◆ **AVAILABLE DATA**
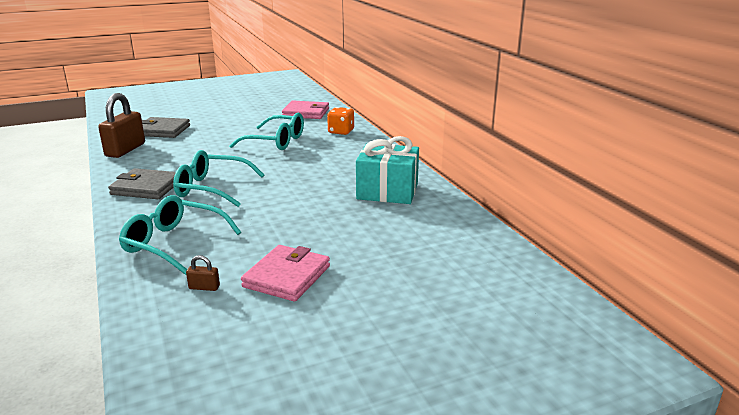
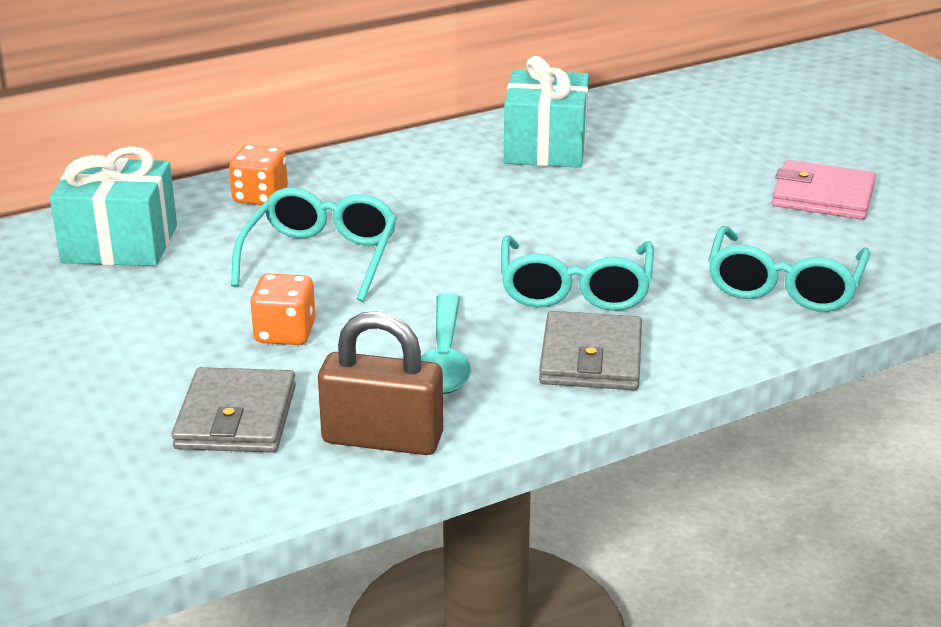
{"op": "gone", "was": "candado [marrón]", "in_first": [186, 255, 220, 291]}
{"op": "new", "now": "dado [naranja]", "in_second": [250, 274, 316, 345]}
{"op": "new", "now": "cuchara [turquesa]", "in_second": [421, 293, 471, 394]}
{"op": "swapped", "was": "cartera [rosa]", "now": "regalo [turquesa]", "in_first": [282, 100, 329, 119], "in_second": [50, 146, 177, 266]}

◆ **WORK REQUIRED**
Search the data above and return each line in which "turquesa" occurs.

◆ **RESULT FOR THIS EXERCISE**
{"op": "new", "now": "cuchara [turquesa]", "in_second": [421, 293, 471, 394]}
{"op": "swapped", "was": "cartera [rosa]", "now": "regalo [turquesa]", "in_first": [282, 100, 329, 119], "in_second": [50, 146, 177, 266]}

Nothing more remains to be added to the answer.